(Extracted data entries)

════════════════════

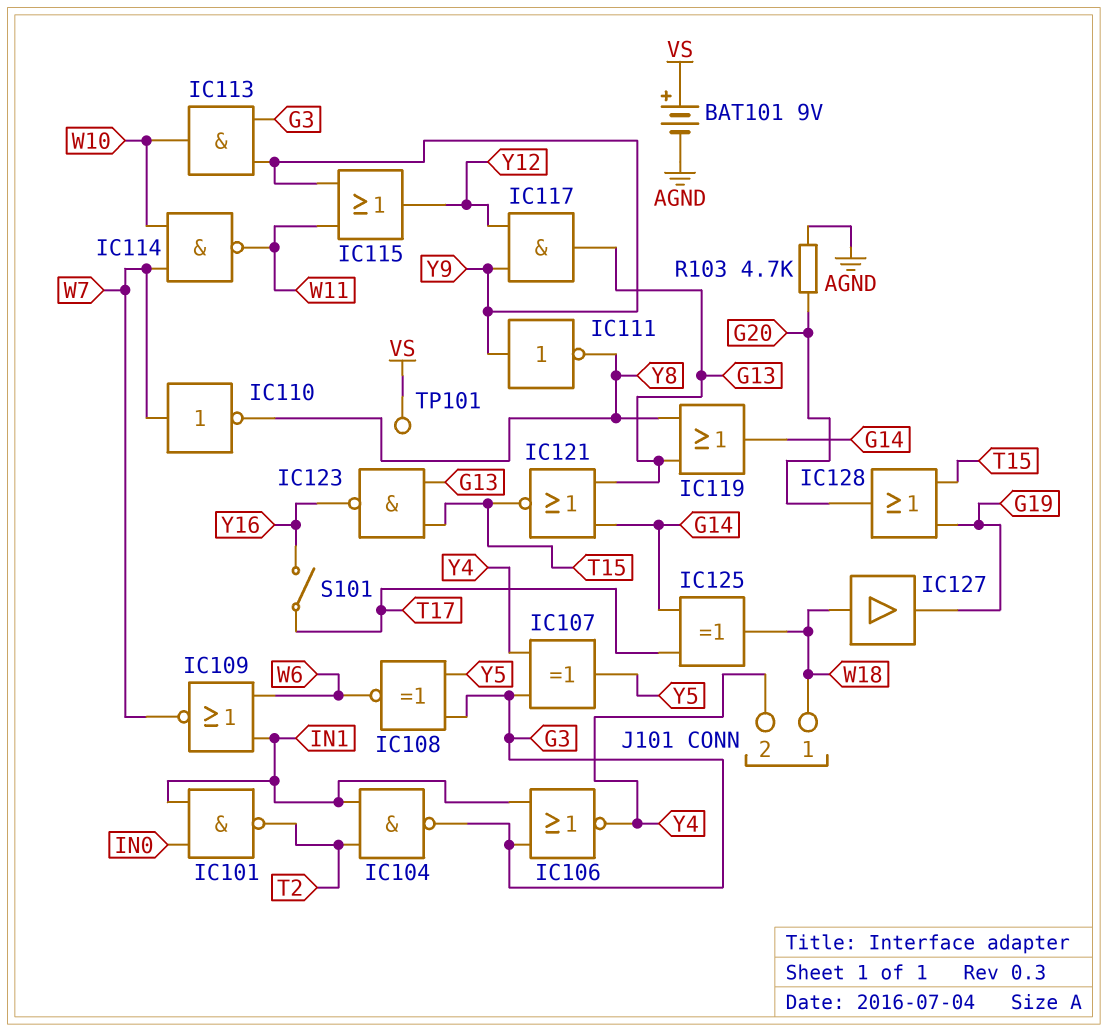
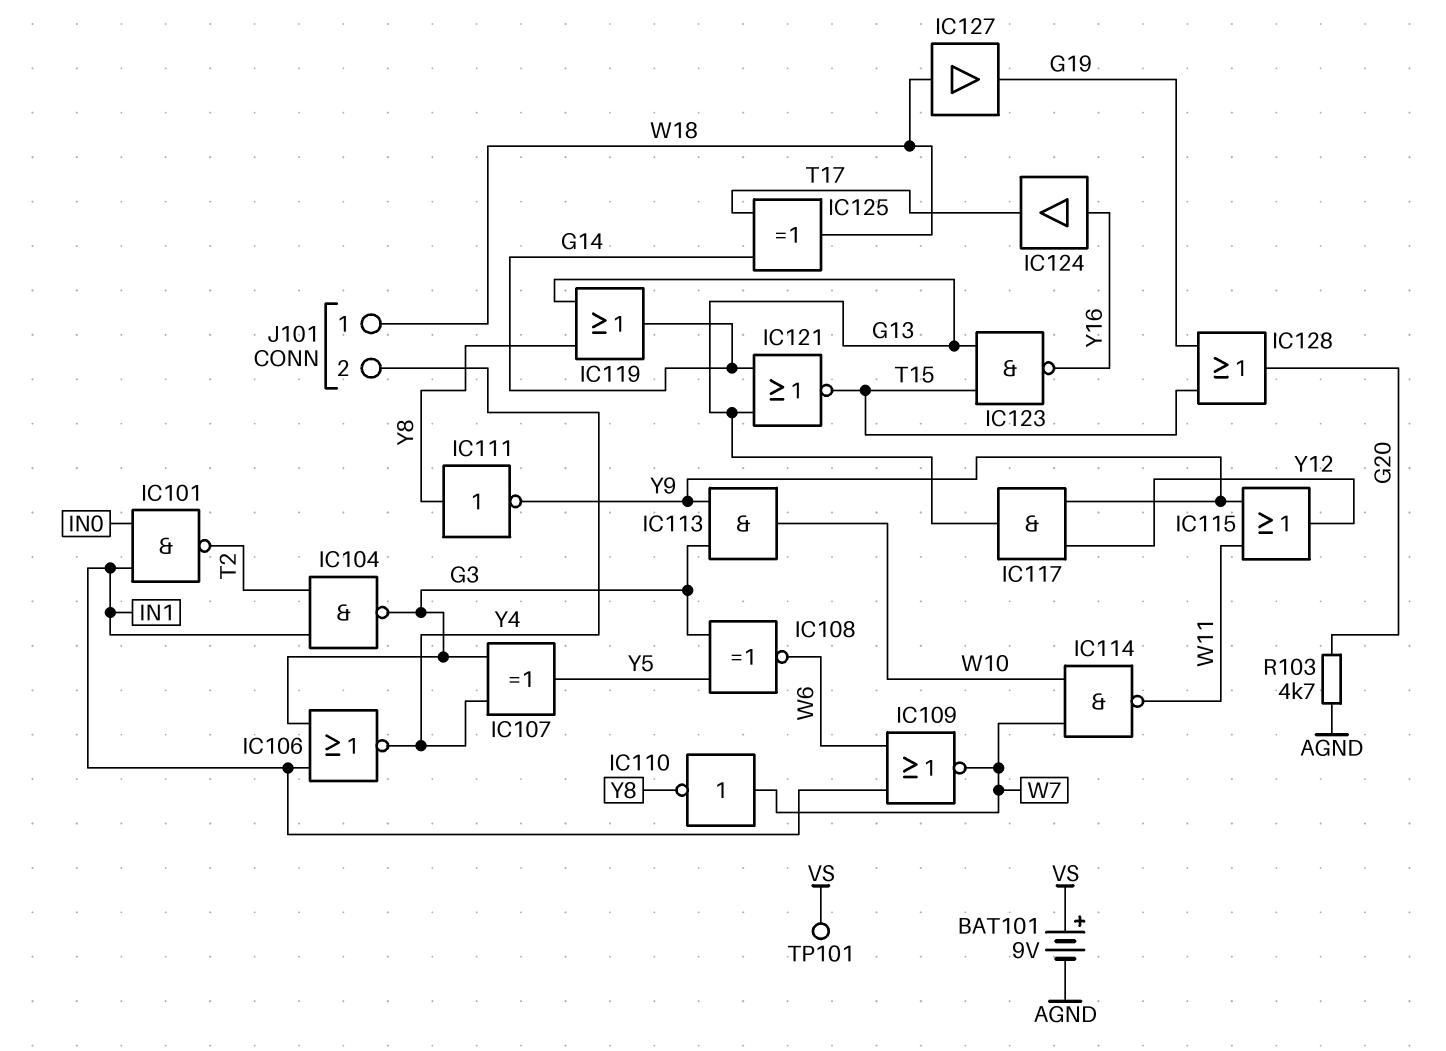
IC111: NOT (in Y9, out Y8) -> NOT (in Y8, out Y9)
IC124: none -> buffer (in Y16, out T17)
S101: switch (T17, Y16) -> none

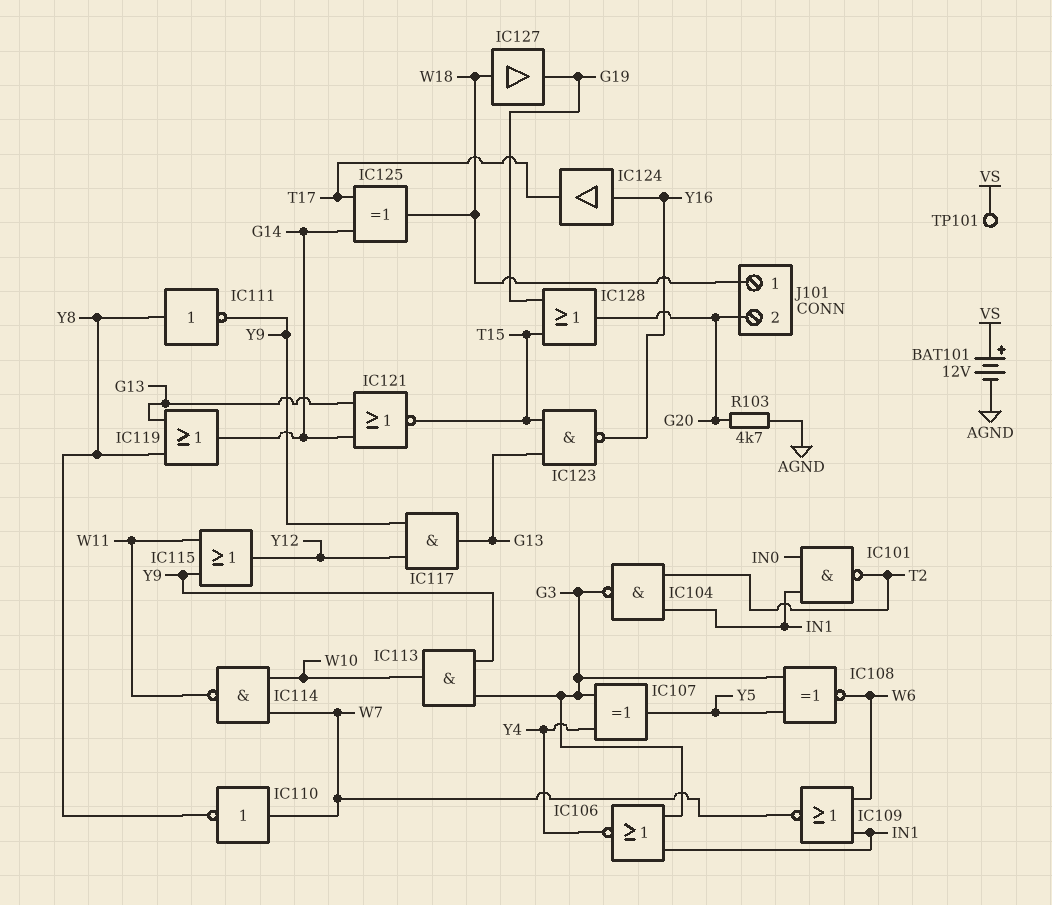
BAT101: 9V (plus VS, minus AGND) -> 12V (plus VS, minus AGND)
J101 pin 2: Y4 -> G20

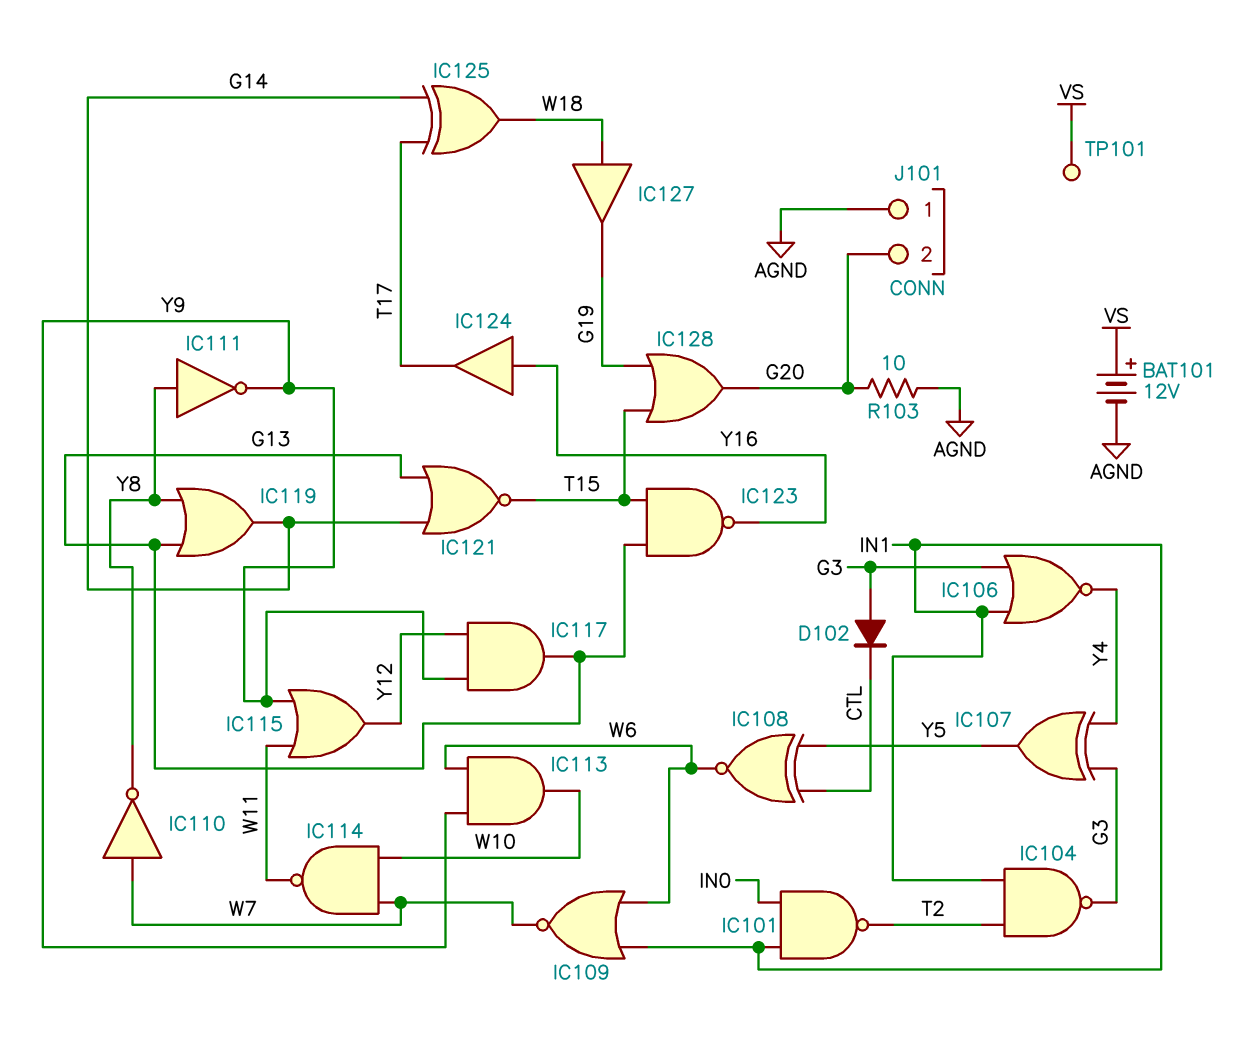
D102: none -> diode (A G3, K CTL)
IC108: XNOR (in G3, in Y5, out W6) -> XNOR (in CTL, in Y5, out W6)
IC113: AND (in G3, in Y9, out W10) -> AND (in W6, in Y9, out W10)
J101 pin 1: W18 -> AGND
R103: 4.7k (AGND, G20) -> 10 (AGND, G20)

════════════════════

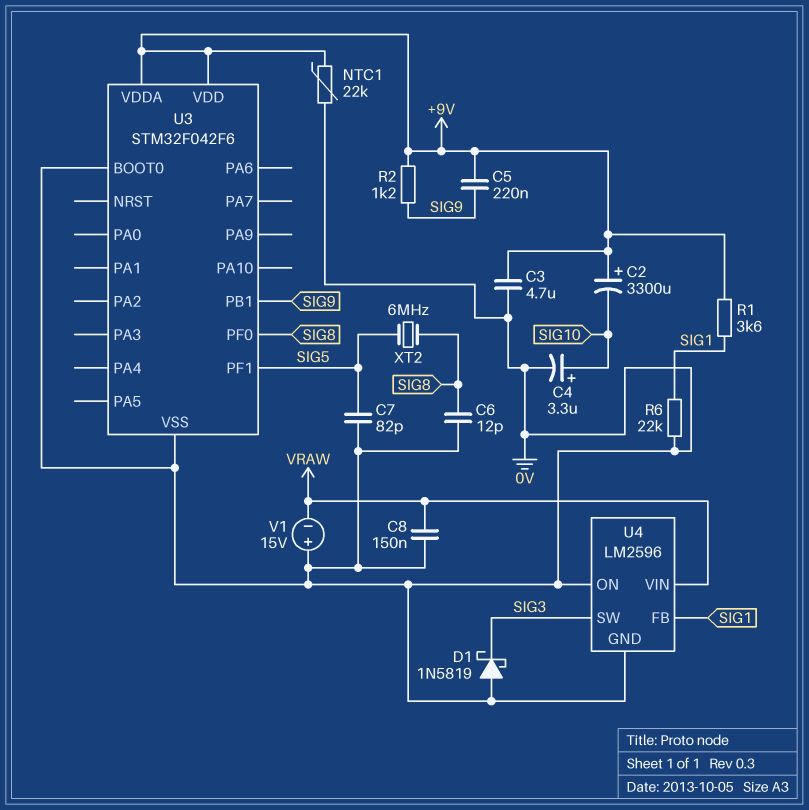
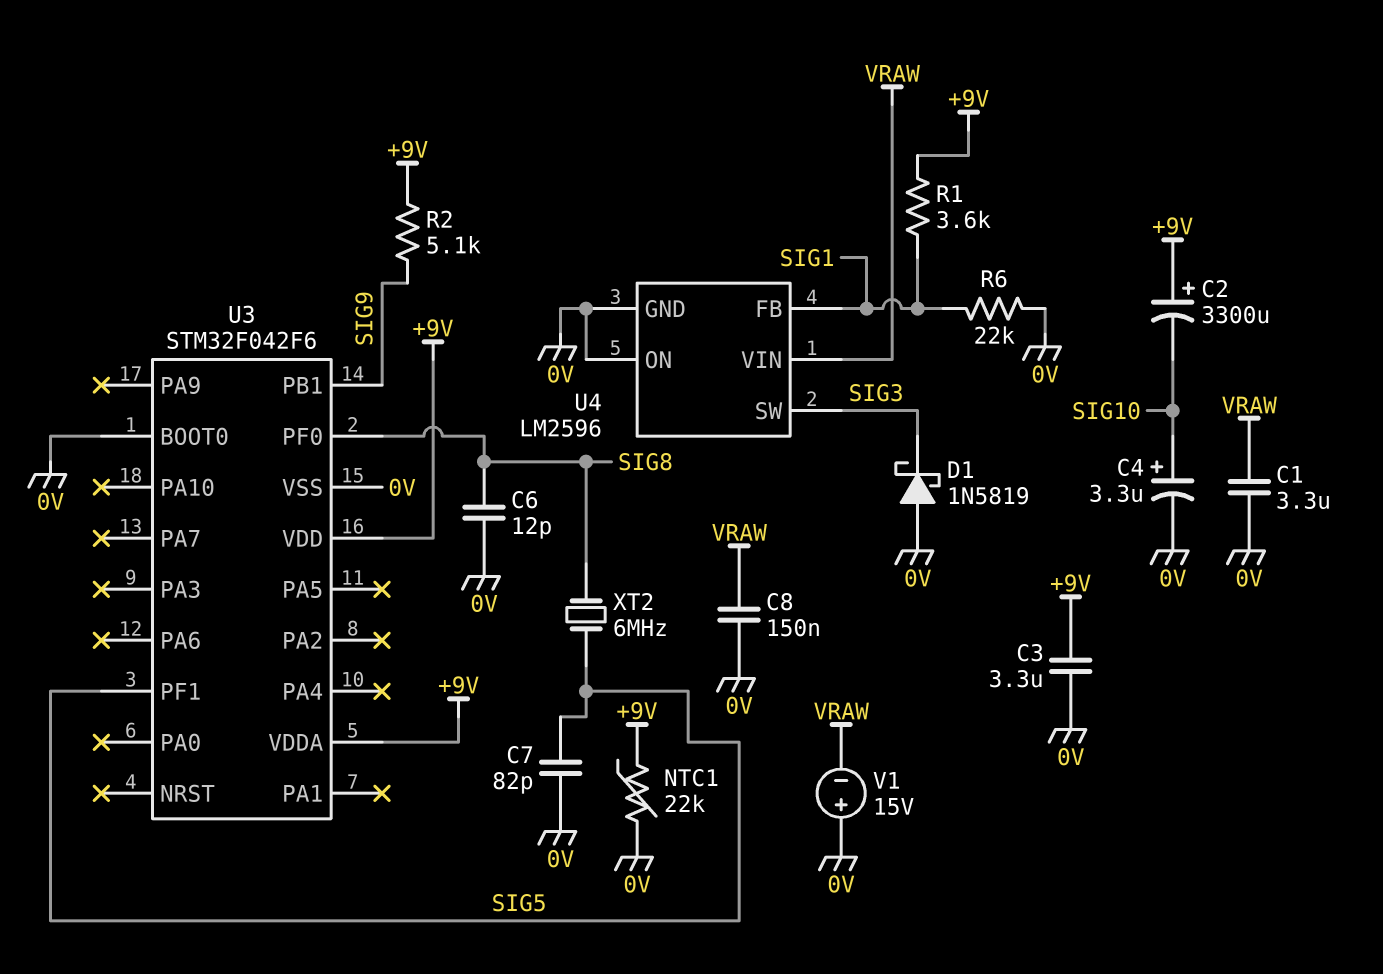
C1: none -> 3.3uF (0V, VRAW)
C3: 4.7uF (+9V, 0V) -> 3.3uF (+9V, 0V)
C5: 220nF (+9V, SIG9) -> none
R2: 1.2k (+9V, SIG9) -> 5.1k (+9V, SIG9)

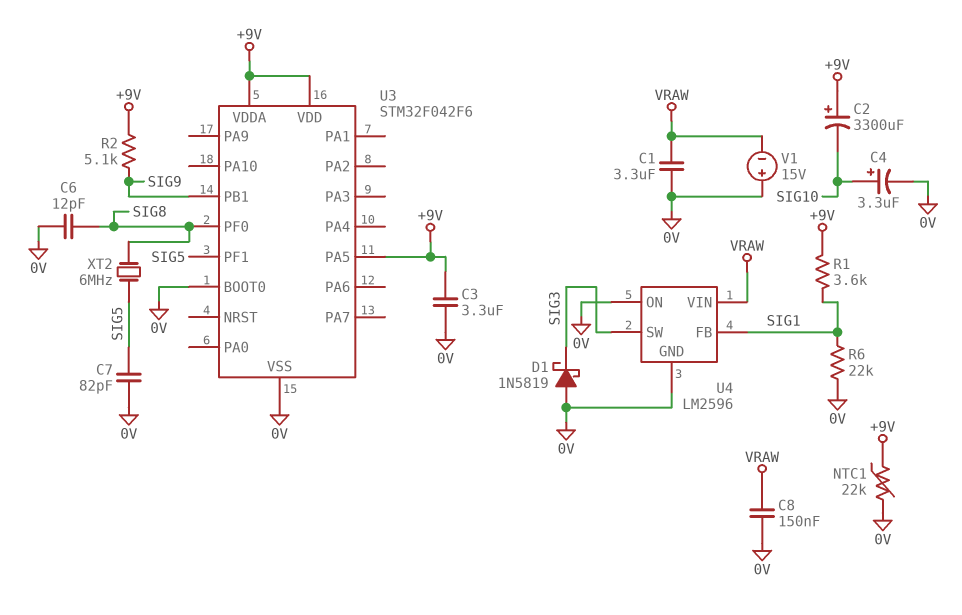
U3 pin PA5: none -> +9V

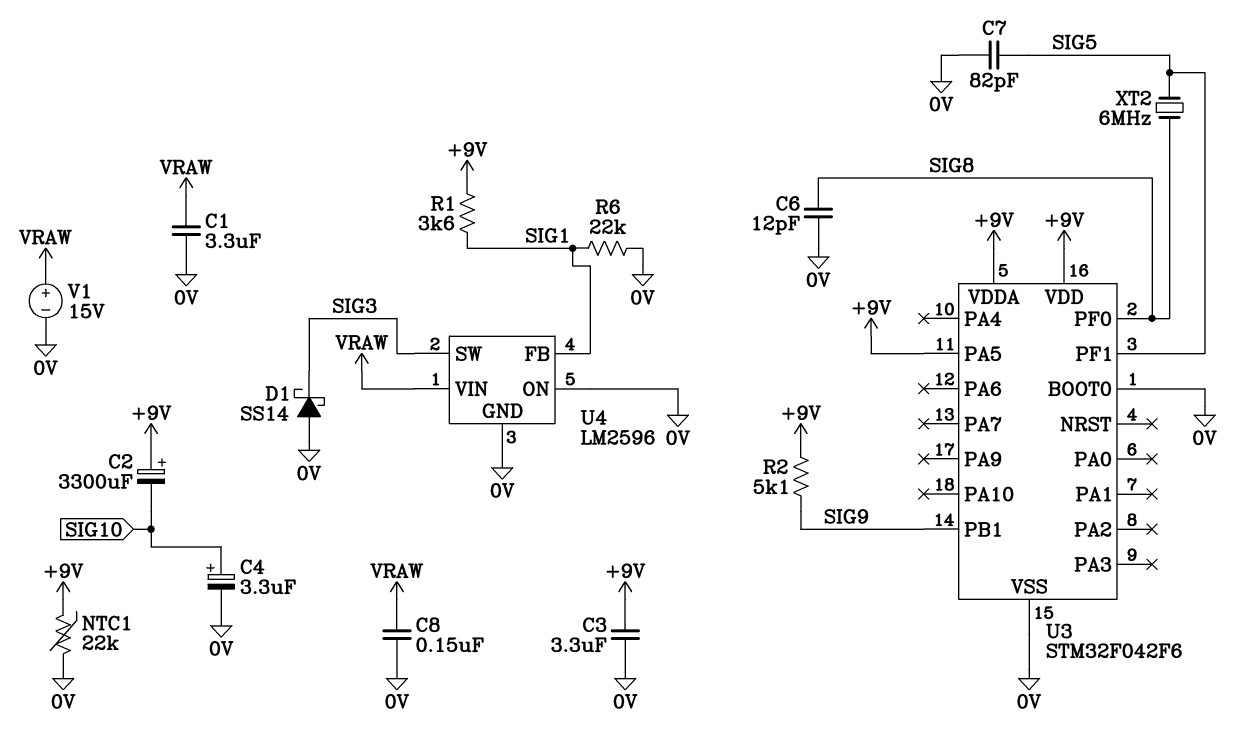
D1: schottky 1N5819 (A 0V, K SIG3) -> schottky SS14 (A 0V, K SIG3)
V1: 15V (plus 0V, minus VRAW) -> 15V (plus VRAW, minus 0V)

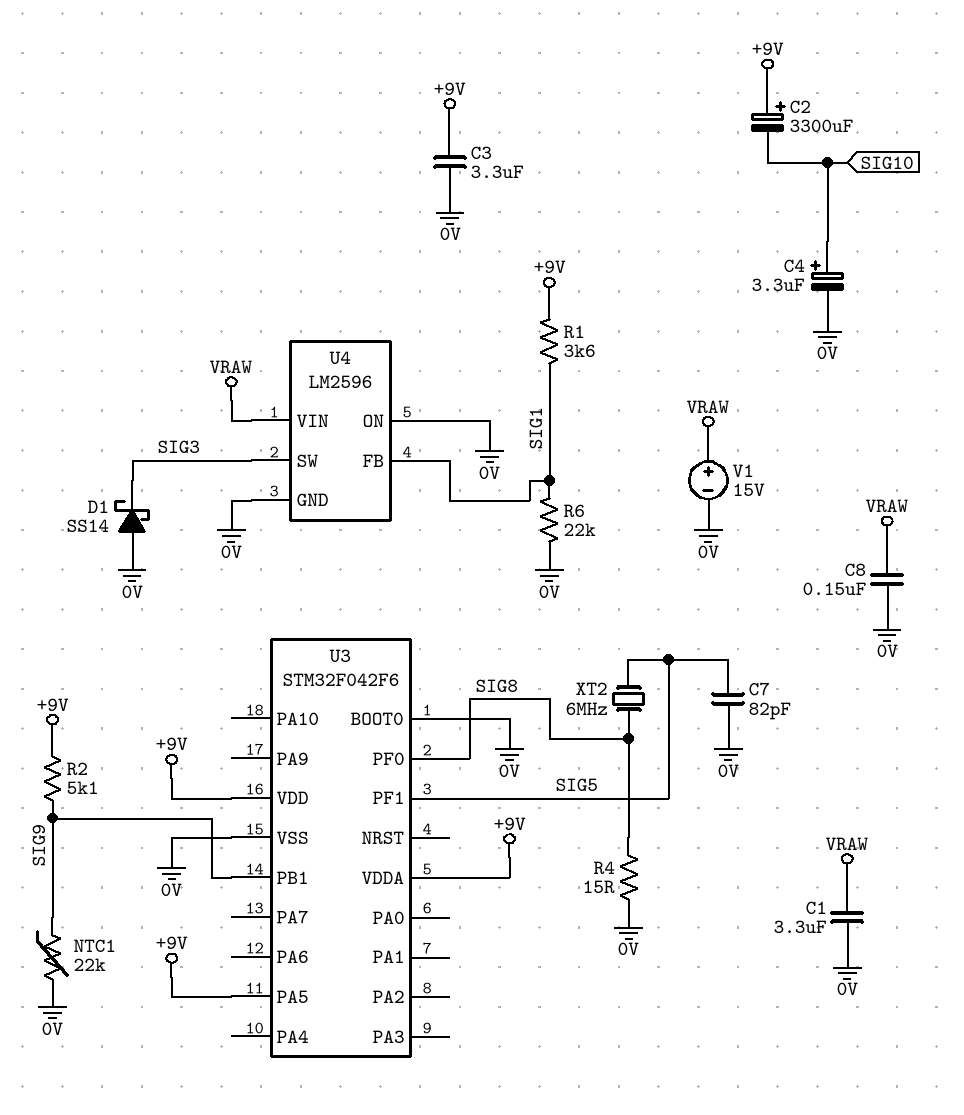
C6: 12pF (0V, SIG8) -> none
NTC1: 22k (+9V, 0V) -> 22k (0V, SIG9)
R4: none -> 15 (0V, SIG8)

════════════════════

EXERCISE PROMPT: What is needed is a copy of every line above in which "none" appears.

RESPONSE TO THIS TASK:
IC124: none -> buffer (in Y16, out T17)
S101: switch (T17, Y16) -> none
D102: none -> diode (A G3, K CTL)
C1: none -> 3.3uF (0V, VRAW)
C5: 220nF (+9V, SIG9) -> none
U3 pin PA5: none -> +9V
C6: 12pF (0V, SIG8) -> none
R4: none -> 15 (0V, SIG8)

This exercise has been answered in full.